Exercise directions
All of the data should be given again word for word, though the images are to be left out.

------------

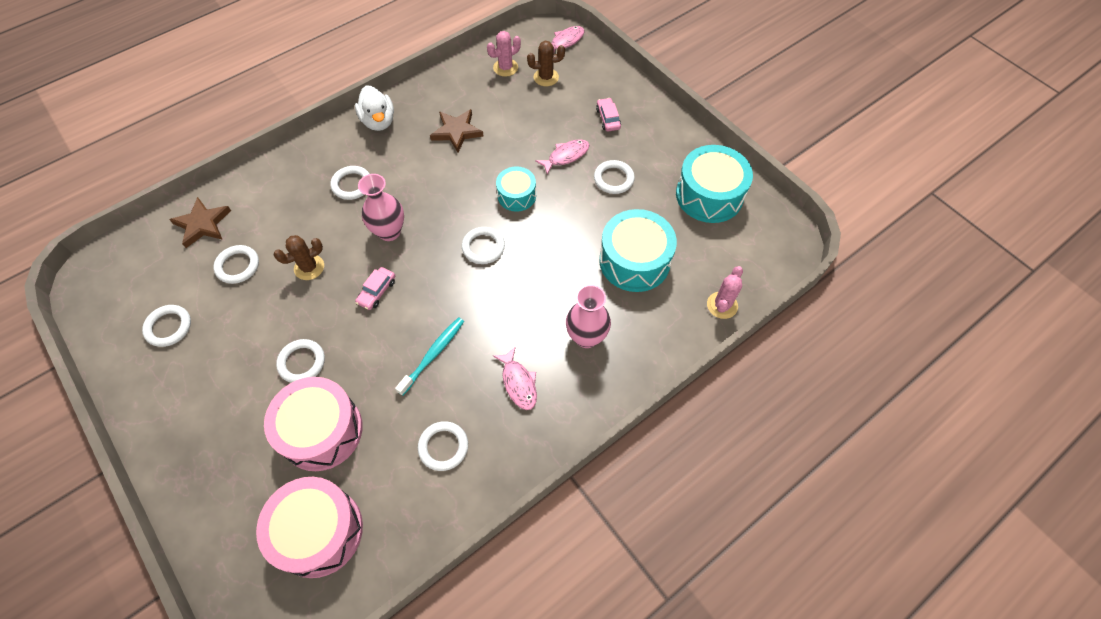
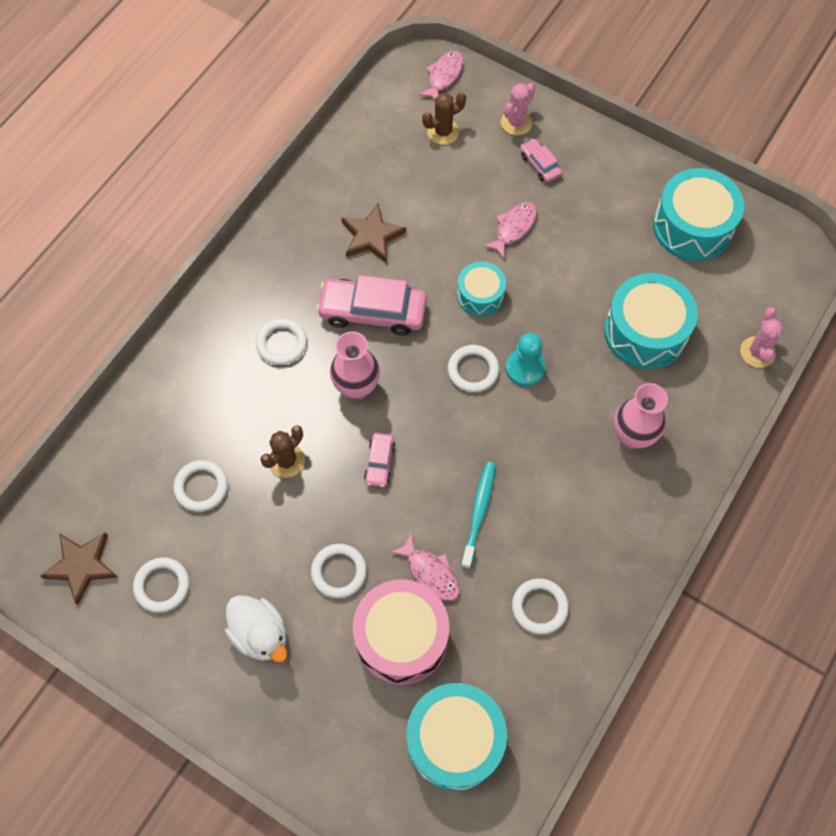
camera: 20 degrees left, 5 degrees up
(203, 224) = (128, 451): brown star -> brown star (82, 566)
(319, 531) = (455, 740): pink drum -> turquoise drum
(378, 121) = (270, 251): white duck -> white duck (260, 634)
(430, 183) = (372, 312): none -> pink car
(505, 68) = (388, 133): pink cactus -> pink cactus (516, 122)
(518, 383) = (584, 511): pink fish -> pink fish (430, 572)
(524, 258) = (525, 368): none -> turquoise pawn
(613, 179) = (580, 240): white ring -> none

------------

Answer to this task
camera: 20 degrees left, 5 degrees up
(203, 224) = (128, 451): brown star -> brown star (82, 566)
(319, 531) = (455, 740): pink drum -> turquoise drum
(378, 121) = (270, 251): white duck -> white duck (260, 634)
(430, 183) = (372, 312): none -> pink car
(505, 68) = (388, 133): pink cactus -> pink cactus (516, 122)
(518, 383) = (584, 511): pink fish -> pink fish (430, 572)
(524, 258) = (525, 368): none -> turquoise pawn
(613, 179) = (580, 240): white ring -> none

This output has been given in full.